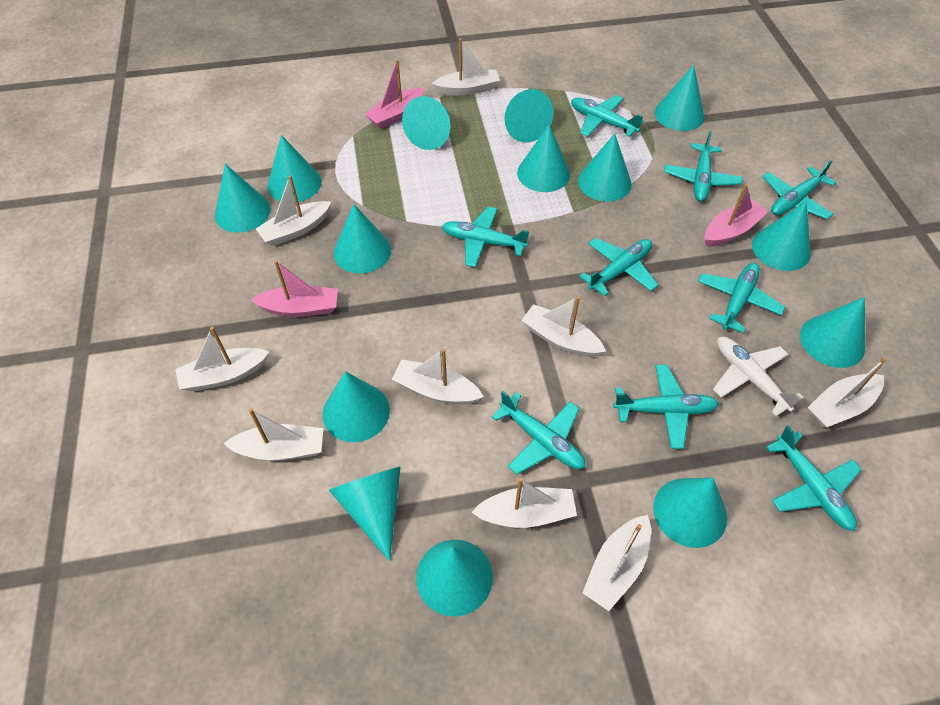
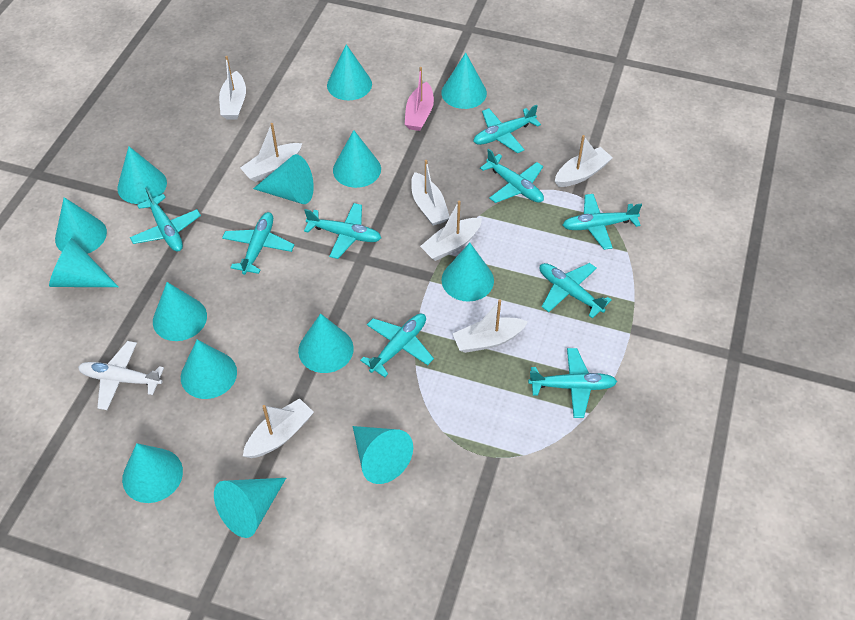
pink boat: 3 -> 1
white boat: 9 -> 7

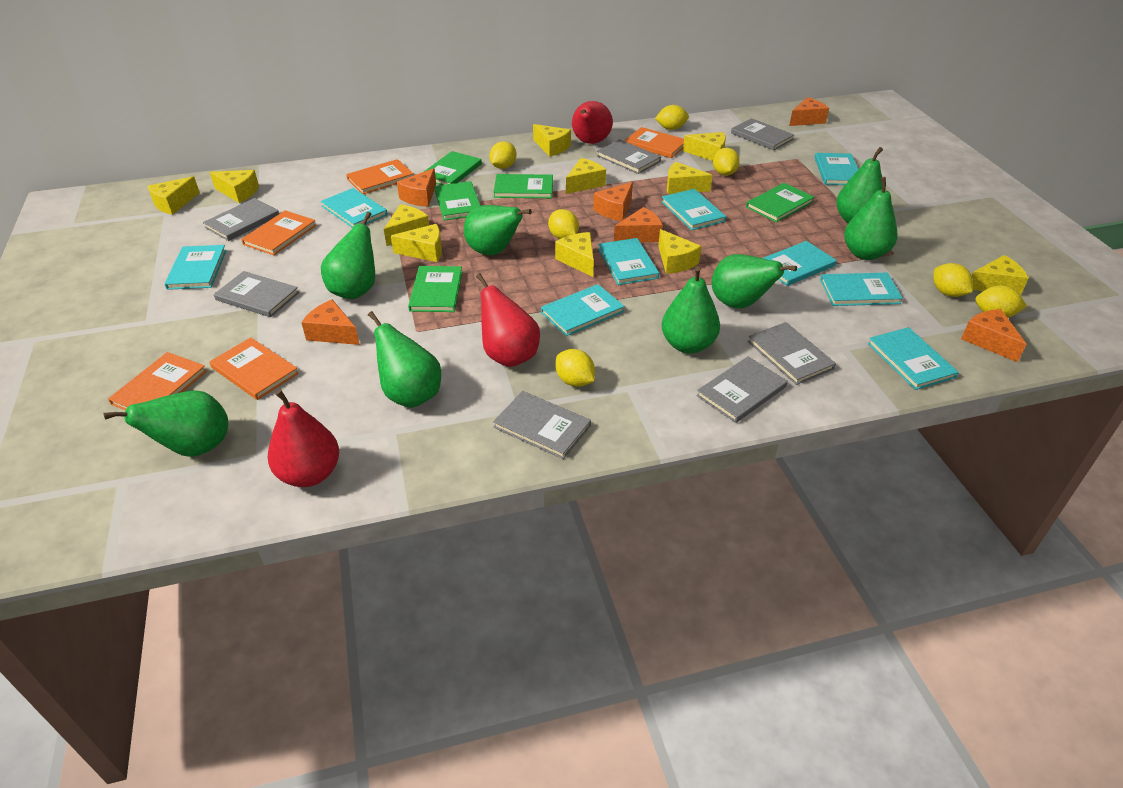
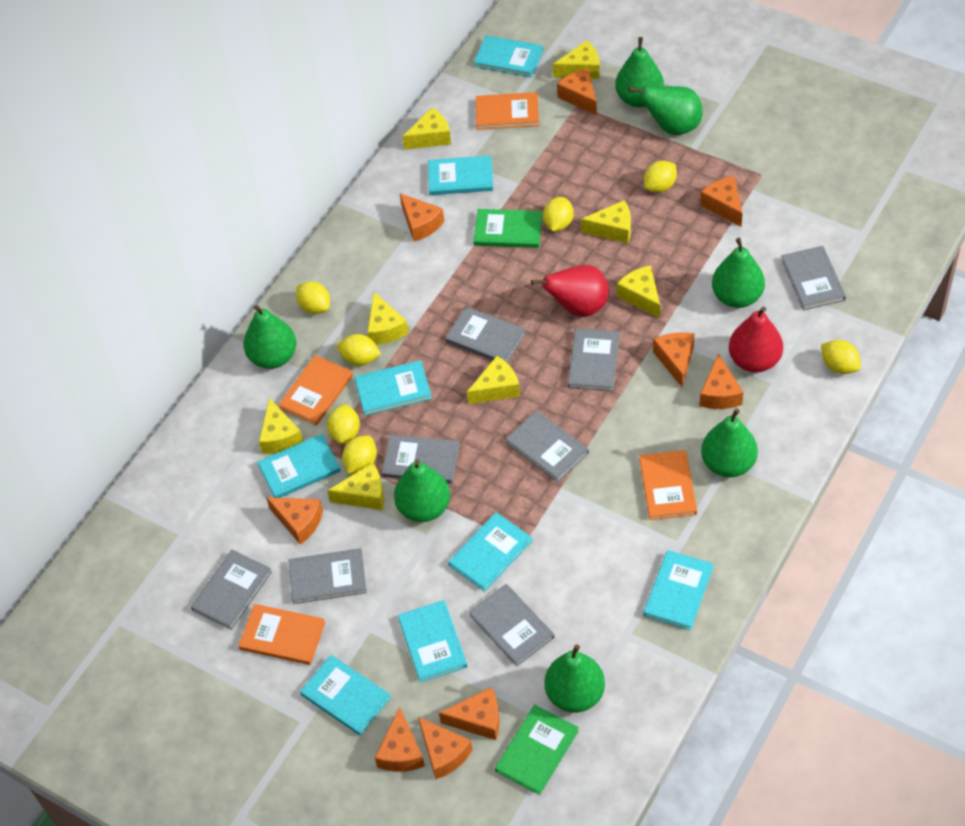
green book: 5 -> 2
green pear: 8 -> 7
grey book: 7 -> 8
orange book: 5 -> 4
orange cheese: 6 -> 9
red pear: 3 -> 2
turquoise book: 9 -> 8
yellow cheese: 11 -> 8

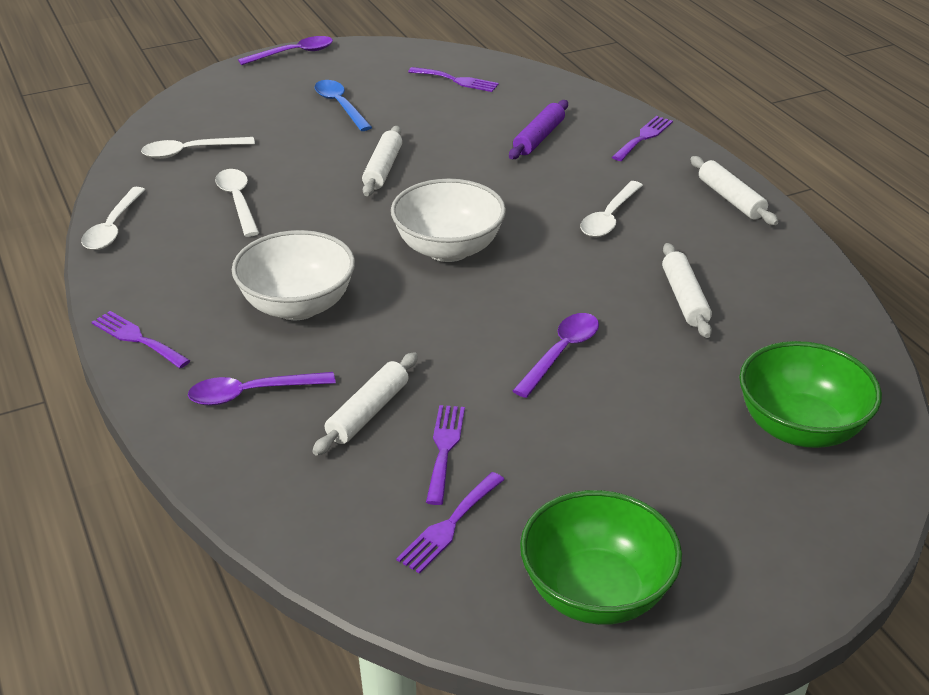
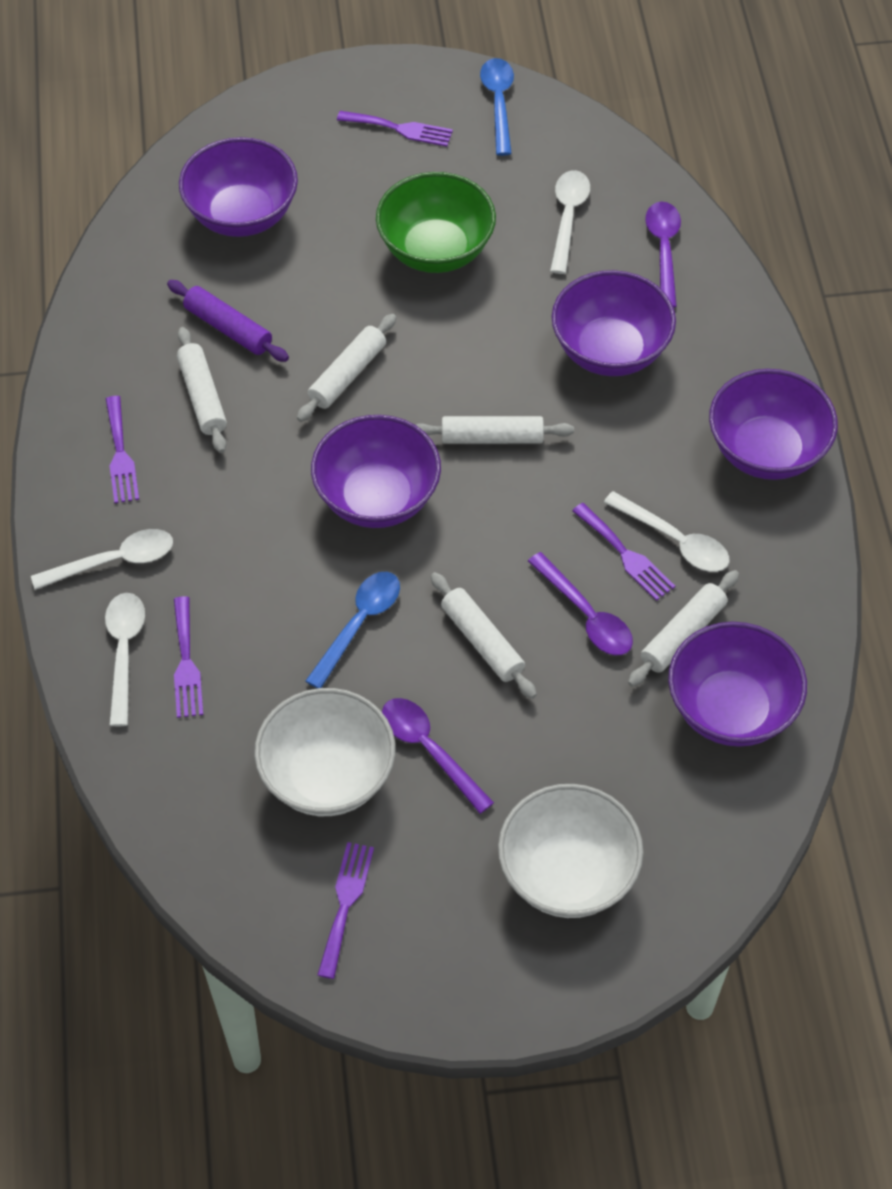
blue spoon: 1 -> 2
green bowl: 2 -> 1
purple bowl: 0 -> 5
white rolling pin: 4 -> 5

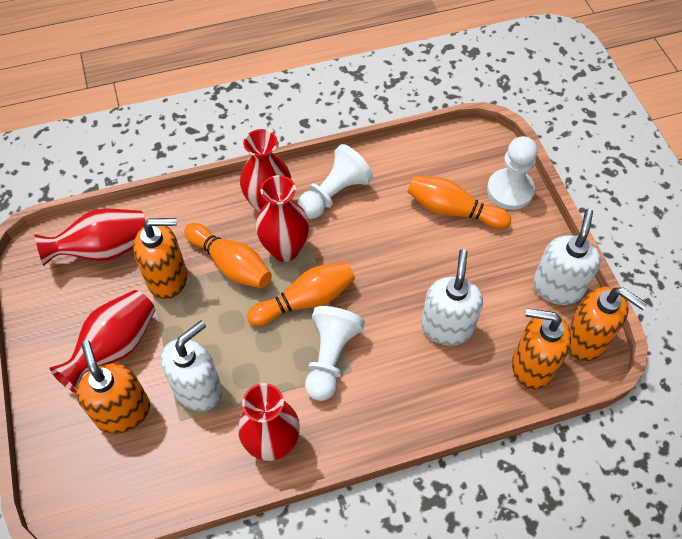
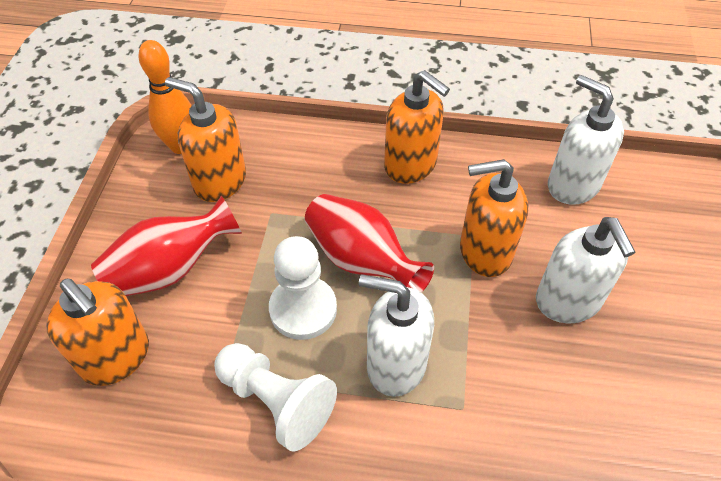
orange bowling pin: 3 -> 1
red vase: 5 -> 2
white pawn: 3 -> 2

***

● **TASK GOAL**:
Could you copy the lines above exactly and skip the images?

● **RESPONSE BOX**:
pink boat: 3 -> 1
white boat: 9 -> 7

green book: 5 -> 2
green pear: 8 -> 7
grey book: 7 -> 8
orange book: 5 -> 4
orange cheese: 6 -> 9
red pear: 3 -> 2
turquoise book: 9 -> 8
yellow cheese: 11 -> 8

blue spoon: 1 -> 2
green bowl: 2 -> 1
purple bowl: 0 -> 5
white rolling pin: 4 -> 5

orange bowling pin: 3 -> 1
red vase: 5 -> 2
white pawn: 3 -> 2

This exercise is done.